- **Exercise aim**: In the entries below, find every line with the string "switch" and copy it.

- **Exercise materials**:
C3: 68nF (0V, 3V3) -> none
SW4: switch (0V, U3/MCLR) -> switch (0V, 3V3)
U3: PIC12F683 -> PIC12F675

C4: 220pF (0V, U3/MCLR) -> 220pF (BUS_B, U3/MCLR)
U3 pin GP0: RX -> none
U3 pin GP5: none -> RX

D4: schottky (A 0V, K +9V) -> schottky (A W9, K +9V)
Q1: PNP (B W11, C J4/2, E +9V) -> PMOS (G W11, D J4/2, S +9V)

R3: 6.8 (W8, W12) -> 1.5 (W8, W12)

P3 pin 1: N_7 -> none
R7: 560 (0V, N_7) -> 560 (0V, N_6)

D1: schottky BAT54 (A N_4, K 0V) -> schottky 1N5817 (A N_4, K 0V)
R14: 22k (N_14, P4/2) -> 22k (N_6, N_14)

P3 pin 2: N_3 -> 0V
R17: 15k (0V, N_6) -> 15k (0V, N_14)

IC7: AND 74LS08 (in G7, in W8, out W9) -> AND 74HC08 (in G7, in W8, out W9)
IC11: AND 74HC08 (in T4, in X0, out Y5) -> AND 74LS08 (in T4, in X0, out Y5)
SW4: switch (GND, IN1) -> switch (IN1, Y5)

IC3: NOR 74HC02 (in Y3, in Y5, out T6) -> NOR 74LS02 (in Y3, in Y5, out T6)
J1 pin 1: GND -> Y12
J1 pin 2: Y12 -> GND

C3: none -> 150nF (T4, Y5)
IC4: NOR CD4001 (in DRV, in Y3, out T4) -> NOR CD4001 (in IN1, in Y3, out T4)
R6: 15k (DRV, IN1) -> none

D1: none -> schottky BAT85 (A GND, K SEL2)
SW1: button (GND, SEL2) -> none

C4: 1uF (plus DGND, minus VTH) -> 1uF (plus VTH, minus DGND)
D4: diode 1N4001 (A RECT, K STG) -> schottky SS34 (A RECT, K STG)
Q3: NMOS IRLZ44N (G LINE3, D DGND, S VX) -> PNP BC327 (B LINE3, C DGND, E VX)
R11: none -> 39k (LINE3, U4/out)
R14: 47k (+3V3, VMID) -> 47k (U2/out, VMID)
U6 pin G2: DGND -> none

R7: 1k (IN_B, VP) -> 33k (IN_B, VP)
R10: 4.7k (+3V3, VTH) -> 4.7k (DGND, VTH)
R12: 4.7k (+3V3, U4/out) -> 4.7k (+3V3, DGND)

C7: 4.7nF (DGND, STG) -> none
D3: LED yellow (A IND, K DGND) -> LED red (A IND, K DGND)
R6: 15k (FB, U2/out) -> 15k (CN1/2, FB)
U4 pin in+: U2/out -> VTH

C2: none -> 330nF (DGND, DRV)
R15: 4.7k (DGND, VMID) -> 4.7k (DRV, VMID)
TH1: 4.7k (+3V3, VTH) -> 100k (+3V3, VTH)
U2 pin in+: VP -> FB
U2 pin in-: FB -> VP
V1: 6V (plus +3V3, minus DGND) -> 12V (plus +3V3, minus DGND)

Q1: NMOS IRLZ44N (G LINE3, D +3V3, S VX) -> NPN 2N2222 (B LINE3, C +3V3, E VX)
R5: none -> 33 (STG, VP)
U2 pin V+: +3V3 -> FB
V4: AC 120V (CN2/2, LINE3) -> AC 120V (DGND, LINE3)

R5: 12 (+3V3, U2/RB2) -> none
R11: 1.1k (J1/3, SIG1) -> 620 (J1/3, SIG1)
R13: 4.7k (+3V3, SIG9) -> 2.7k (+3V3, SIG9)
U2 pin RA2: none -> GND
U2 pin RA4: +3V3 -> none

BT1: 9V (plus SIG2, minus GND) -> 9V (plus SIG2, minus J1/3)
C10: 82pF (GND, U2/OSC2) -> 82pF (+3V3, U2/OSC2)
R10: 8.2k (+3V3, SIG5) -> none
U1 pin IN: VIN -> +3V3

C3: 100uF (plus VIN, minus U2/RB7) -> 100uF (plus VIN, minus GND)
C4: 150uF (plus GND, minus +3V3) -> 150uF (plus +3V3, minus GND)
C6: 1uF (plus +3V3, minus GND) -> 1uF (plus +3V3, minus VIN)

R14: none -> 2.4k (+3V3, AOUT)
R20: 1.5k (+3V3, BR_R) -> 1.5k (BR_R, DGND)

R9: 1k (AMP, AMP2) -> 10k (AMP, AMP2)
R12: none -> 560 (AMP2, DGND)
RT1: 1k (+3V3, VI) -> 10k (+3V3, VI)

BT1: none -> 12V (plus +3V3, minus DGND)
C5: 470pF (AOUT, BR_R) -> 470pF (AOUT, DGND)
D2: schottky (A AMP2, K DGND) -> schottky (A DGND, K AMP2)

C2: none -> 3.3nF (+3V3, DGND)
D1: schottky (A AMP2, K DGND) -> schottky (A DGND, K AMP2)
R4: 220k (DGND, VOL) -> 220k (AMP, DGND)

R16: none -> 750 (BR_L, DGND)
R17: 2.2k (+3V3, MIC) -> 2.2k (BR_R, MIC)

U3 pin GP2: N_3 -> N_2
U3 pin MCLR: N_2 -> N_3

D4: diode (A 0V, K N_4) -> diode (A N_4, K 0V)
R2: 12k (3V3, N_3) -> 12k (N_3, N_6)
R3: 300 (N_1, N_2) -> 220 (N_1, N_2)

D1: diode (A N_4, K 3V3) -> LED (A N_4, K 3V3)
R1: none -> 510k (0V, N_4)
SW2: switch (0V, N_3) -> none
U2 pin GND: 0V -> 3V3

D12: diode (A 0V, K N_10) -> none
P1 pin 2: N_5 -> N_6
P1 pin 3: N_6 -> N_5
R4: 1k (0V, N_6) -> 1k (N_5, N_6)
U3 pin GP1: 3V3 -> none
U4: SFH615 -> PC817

- **Task response**:
SW4: switch (0V, U3/MCLR) -> switch (0V, 3V3)
SW4: switch (GND, IN1) -> switch (IN1, Y5)
SW2: switch (0V, N_3) -> none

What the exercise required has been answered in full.